* _STATED TASK_:
Copy the listing below word for word, keeping every line in the same order.

───── DATA EXCERPTS

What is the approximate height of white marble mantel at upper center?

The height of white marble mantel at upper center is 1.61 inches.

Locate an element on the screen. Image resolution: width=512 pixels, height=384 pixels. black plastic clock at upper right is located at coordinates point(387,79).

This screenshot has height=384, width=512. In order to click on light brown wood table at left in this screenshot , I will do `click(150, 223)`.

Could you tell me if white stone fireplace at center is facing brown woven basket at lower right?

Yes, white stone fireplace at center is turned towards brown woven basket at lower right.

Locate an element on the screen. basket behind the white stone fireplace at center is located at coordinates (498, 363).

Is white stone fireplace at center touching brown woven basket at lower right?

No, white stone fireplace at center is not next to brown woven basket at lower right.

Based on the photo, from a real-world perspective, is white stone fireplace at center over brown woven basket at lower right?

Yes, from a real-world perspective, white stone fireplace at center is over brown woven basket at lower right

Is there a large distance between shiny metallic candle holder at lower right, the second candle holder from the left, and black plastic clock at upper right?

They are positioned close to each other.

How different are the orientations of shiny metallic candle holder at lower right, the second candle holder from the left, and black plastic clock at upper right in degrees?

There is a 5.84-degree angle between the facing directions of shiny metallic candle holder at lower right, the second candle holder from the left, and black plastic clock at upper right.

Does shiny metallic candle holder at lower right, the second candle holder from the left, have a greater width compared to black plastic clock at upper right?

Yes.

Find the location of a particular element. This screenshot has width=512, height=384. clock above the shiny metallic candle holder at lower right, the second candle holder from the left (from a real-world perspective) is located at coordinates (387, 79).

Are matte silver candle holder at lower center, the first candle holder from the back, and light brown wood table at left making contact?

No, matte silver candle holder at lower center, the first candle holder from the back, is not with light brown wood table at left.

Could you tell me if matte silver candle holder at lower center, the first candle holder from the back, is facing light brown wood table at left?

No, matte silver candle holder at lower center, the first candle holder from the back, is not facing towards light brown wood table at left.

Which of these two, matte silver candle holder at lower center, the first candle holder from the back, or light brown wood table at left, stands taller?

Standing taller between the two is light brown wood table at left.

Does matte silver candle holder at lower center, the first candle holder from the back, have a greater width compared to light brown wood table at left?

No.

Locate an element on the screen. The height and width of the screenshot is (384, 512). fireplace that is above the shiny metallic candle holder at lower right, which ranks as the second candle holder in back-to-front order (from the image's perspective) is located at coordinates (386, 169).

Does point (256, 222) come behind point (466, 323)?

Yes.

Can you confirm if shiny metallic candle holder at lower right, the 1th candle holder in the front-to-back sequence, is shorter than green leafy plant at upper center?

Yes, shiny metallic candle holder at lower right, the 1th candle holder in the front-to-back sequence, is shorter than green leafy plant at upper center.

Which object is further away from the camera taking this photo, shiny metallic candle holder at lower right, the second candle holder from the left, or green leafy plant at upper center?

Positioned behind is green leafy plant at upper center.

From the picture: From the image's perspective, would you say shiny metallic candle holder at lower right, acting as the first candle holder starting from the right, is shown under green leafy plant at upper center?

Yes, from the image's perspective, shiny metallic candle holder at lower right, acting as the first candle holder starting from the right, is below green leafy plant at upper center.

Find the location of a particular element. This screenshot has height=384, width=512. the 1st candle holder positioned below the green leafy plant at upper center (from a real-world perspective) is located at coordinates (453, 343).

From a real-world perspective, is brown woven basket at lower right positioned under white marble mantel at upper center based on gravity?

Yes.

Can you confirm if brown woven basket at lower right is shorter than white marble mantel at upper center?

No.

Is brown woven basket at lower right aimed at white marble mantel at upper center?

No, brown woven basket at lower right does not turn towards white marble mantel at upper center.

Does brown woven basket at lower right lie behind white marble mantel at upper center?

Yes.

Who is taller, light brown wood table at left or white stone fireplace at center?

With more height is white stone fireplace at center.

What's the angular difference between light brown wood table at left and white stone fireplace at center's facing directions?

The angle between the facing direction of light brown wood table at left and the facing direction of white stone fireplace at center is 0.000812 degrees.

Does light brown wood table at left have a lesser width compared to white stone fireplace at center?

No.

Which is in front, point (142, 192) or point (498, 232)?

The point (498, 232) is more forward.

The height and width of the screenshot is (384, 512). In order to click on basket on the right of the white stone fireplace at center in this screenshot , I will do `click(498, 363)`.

──────────

* _RESULT_:
What is the approximate height of white marble mantel at upper center?

The height of white marble mantel at upper center is 1.61 inches.

Locate an element on the screen. Image resolution: width=512 pixels, height=384 pixels. black plastic clock at upper right is located at coordinates point(387,79).

This screenshot has height=384, width=512. In order to click on light brown wood table at left in this screenshot , I will do `click(150, 223)`.

Could you tell me if white stone fireplace at center is facing brown woven basket at lower right?

Yes, white stone fireplace at center is turned towards brown woven basket at lower right.

Locate an element on the screen. basket behind the white stone fireplace at center is located at coordinates (498, 363).

Is white stone fireplace at center touching brown woven basket at lower right?

No, white stone fireplace at center is not next to brown woven basket at lower right.

Based on the photo, from a real-world perspective, is white stone fireplace at center over brown woven basket at lower right?

Yes, from a real-world perspective, white stone fireplace at center is over brown woven basket at lower right

Is there a large distance between shiny metallic candle holder at lower right, the second candle holder from the left, and black plastic clock at upper right?

They are positioned close to each other.

How different are the orientations of shiny metallic candle holder at lower right, the second candle holder from the left, and black plastic clock at upper right in degrees?

There is a 5.84-degree angle between the facing directions of shiny metallic candle holder at lower right, the second candle holder from the left, and black plastic clock at upper right.

Does shiny metallic candle holder at lower right, the second candle holder from the left, have a greater width compared to black plastic clock at upper right?

Yes.

Find the location of a particular element. This screenshot has width=512, height=384. clock above the shiny metallic candle holder at lower right, the second candle holder from the left (from a real-world perspective) is located at coordinates (387, 79).

Are matte silver candle holder at lower center, the first candle holder from the back, and light brown wood table at left making contact?

No, matte silver candle holder at lower center, the first candle holder from the back, is not with light brown wood table at left.

Could you tell me if matte silver candle holder at lower center, the first candle holder from the back, is facing light brown wood table at left?

No, matte silver candle holder at lower center, the first candle holder from the back, is not facing towards light brown wood table at left.

Which of these two, matte silver candle holder at lower center, the first candle holder from the back, or light brown wood table at left, stands taller?

Standing taller between the two is light brown wood table at left.

Does matte silver candle holder at lower center, the first candle holder from the back, have a greater width compared to light brown wood table at left?

No.

Locate an element on the screen. The height and width of the screenshot is (384, 512). fireplace that is above the shiny metallic candle holder at lower right, which ranks as the second candle holder in back-to-front order (from the image's perspective) is located at coordinates (386, 169).

Does point (256, 222) come behind point (466, 323)?

Yes.

Can you confirm if shiny metallic candle holder at lower right, the 1th candle holder in the front-to-back sequence, is shorter than green leafy plant at upper center?

Yes, shiny metallic candle holder at lower right, the 1th candle holder in the front-to-back sequence, is shorter than green leafy plant at upper center.

Which object is further away from the camera taking this photo, shiny metallic candle holder at lower right, the second candle holder from the left, or green leafy plant at upper center?

Positioned behind is green leafy plant at upper center.

From the picture: From the image's perspective, would you say shiny metallic candle holder at lower right, acting as the first candle holder starting from the right, is shown under green leafy plant at upper center?

Yes, from the image's perspective, shiny metallic candle holder at lower right, acting as the first candle holder starting from the right, is below green leafy plant at upper center.

Find the location of a particular element. This screenshot has height=384, width=512. the 1st candle holder positioned below the green leafy plant at upper center (from a real-world perspective) is located at coordinates (453, 343).

From a real-world perspective, is brown woven basket at lower right positioned under white marble mantel at upper center based on gravity?

Yes.

Can you confirm if brown woven basket at lower right is shorter than white marble mantel at upper center?

No.

Is brown woven basket at lower right aimed at white marble mantel at upper center?

No, brown woven basket at lower right does not turn towards white marble mantel at upper center.

Does brown woven basket at lower right lie behind white marble mantel at upper center?

Yes.

Who is taller, light brown wood table at left or white stone fireplace at center?

With more height is white stone fireplace at center.

What's the angular difference between light brown wood table at left and white stone fireplace at center's facing directions?

The angle between the facing direction of light brown wood table at left and the facing direction of white stone fireplace at center is 0.000812 degrees.

Does light brown wood table at left have a lesser width compared to white stone fireplace at center?

No.

Which is in front, point (142, 192) or point (498, 232)?

The point (498, 232) is more forward.

The height and width of the screenshot is (384, 512). In order to click on basket on the right of the white stone fireplace at center in this screenshot , I will do `click(498, 363)`.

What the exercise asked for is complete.